[[ Source data open ]]
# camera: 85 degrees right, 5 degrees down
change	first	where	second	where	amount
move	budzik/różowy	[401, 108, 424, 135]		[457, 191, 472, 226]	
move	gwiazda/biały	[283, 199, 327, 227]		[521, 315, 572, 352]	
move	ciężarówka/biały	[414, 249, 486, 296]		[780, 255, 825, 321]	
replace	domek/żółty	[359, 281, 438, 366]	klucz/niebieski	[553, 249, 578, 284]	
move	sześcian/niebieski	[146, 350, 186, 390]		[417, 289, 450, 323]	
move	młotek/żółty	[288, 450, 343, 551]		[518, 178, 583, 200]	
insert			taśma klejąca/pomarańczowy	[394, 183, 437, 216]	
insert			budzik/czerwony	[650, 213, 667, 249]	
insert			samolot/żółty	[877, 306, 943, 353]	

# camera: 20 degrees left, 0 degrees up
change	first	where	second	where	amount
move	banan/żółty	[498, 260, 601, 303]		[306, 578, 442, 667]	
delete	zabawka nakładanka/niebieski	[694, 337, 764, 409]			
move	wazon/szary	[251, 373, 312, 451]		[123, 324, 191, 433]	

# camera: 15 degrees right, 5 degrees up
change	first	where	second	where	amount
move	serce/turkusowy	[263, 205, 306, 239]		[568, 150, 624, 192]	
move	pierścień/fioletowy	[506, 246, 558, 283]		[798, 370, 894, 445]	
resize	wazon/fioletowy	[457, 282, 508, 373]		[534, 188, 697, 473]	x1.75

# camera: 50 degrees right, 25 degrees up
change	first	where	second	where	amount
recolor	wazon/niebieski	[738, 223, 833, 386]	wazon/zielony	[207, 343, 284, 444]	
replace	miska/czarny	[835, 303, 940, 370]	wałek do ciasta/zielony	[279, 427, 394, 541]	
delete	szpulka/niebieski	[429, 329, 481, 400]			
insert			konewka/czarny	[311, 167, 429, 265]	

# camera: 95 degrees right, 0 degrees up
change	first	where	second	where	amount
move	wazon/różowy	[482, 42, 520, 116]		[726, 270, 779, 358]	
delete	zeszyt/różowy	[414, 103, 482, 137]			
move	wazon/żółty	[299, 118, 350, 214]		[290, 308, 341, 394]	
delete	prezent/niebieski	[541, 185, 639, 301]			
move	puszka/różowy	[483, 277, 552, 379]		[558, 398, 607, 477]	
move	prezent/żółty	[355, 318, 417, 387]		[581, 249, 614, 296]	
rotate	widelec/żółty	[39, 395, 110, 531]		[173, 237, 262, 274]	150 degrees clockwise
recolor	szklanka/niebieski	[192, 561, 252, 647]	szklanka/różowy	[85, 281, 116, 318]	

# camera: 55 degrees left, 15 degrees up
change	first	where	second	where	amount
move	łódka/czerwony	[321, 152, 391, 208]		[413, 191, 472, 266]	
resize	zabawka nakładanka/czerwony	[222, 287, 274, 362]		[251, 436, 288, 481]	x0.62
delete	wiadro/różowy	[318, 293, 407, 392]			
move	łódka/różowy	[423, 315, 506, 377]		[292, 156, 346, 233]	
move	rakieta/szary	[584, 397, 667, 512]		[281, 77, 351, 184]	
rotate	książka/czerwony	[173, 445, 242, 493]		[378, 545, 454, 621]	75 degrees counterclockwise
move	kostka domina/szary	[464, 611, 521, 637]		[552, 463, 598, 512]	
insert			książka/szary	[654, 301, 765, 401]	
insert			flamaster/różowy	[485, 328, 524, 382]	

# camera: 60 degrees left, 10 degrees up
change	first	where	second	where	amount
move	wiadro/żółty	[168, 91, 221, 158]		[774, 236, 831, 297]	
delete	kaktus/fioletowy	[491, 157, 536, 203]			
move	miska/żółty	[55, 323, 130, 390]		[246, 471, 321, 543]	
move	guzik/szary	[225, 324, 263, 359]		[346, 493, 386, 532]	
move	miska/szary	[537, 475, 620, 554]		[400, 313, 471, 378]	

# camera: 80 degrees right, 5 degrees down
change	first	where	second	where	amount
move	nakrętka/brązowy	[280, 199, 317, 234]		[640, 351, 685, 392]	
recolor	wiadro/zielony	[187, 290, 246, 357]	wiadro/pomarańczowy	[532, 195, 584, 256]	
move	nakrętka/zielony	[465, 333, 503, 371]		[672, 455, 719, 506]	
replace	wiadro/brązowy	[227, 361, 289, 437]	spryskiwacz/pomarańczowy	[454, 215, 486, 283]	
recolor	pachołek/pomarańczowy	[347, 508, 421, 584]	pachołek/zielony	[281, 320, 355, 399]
[[ Source data closed ]]
• _The task_
All of the data above should be written out again word for word.

• _Result of the task_
# camera: 85 degrees right, 5 degrees down
change	first	where	second	where	amount
move	budzik/różowy	[401, 108, 424, 135]		[457, 191, 472, 226]	
move	gwiazda/biały	[283, 199, 327, 227]		[521, 315, 572, 352]	
move	ciężarówka/biały	[414, 249, 486, 296]		[780, 255, 825, 321]	
replace	domek/żółty	[359, 281, 438, 366]	klucz/niebieski	[553, 249, 578, 284]	
move	sześcian/niebieski	[146, 350, 186, 390]		[417, 289, 450, 323]	
move	młotek/żółty	[288, 450, 343, 551]		[518, 178, 583, 200]	
insert			taśma klejąca/pomarańczowy	[394, 183, 437, 216]	
insert			budzik/czerwony	[650, 213, 667, 249]	
insert			samolot/żółty	[877, 306, 943, 353]	

# camera: 20 degrees left, 0 degrees up
change	first	where	second	where	amount
move	banan/żółty	[498, 260, 601, 303]		[306, 578, 442, 667]	
delete	zabawka nakładanka/niebieski	[694, 337, 764, 409]			
move	wazon/szary	[251, 373, 312, 451]		[123, 324, 191, 433]	

# camera: 15 degrees right, 5 degrees up
change	first	where	second	where	amount
move	serce/turkusowy	[263, 205, 306, 239]		[568, 150, 624, 192]	
move	pierścień/fioletowy	[506, 246, 558, 283]		[798, 370, 894, 445]	
resize	wazon/fioletowy	[457, 282, 508, 373]		[534, 188, 697, 473]	x1.75

# camera: 50 degrees right, 25 degrees up
change	first	where	second	where	amount
recolor	wazon/niebieski	[738, 223, 833, 386]	wazon/zielony	[207, 343, 284, 444]	
replace	miska/czarny	[835, 303, 940, 370]	wałek do ciasta/zielony	[279, 427, 394, 541]	
delete	szpulka/niebieski	[429, 329, 481, 400]			
insert			konewka/czarny	[311, 167, 429, 265]	

# camera: 95 degrees right, 0 degrees up
change	first	where	second	where	amount
move	wazon/różowy	[482, 42, 520, 116]		[726, 270, 779, 358]	
delete	zeszyt/różowy	[414, 103, 482, 137]			
move	wazon/żółty	[299, 118, 350, 214]		[290, 308, 341, 394]	
delete	prezent/niebieski	[541, 185, 639, 301]			
move	puszka/różowy	[483, 277, 552, 379]		[558, 398, 607, 477]	
move	prezent/żółty	[355, 318, 417, 387]		[581, 249, 614, 296]	
rotate	widelec/żółty	[39, 395, 110, 531]		[173, 237, 262, 274]	150 degrees clockwise
recolor	szklanka/niebieski	[192, 561, 252, 647]	szklanka/różowy	[85, 281, 116, 318]	

# camera: 55 degrees left, 15 degrees up
change	first	where	second	where	amount
move	łódka/czerwony	[321, 152, 391, 208]		[413, 191, 472, 266]	
resize	zabawka nakładanka/czerwony	[222, 287, 274, 362]		[251, 436, 288, 481]	x0.62
delete	wiadro/różowy	[318, 293, 407, 392]			
move	łódka/różowy	[423, 315, 506, 377]		[292, 156, 346, 233]	
move	rakieta/szary	[584, 397, 667, 512]		[281, 77, 351, 184]	
rotate	książka/czerwony	[173, 445, 242, 493]		[378, 545, 454, 621]	75 degrees counterclockwise
move	kostka domina/szary	[464, 611, 521, 637]		[552, 463, 598, 512]	
insert			książka/szary	[654, 301, 765, 401]	
insert			flamaster/różowy	[485, 328, 524, 382]	

# camera: 60 degrees left, 10 degrees up
change	first	where	second	where	amount
move	wiadro/żółty	[168, 91, 221, 158]		[774, 236, 831, 297]	
delete	kaktus/fioletowy	[491, 157, 536, 203]			
move	miska/żółty	[55, 323, 130, 390]		[246, 471, 321, 543]	
move	guzik/szary	[225, 324, 263, 359]		[346, 493, 386, 532]	
move	miska/szary	[537, 475, 620, 554]		[400, 313, 471, 378]	

# camera: 80 degrees right, 5 degrees down
change	first	where	second	where	amount
move	nakrętka/brązowy	[280, 199, 317, 234]		[640, 351, 685, 392]	
recolor	wiadro/zielony	[187, 290, 246, 357]	wiadro/pomarańczowy	[532, 195, 584, 256]	
move	nakrętka/zielony	[465, 333, 503, 371]		[672, 455, 719, 506]	
replace	wiadro/brązowy	[227, 361, 289, 437]	spryskiwacz/pomarańczowy	[454, 215, 486, 283]	
recolor	pachołek/pomarańczowy	[347, 508, 421, 584]	pachołek/zielony	[281, 320, 355, 399]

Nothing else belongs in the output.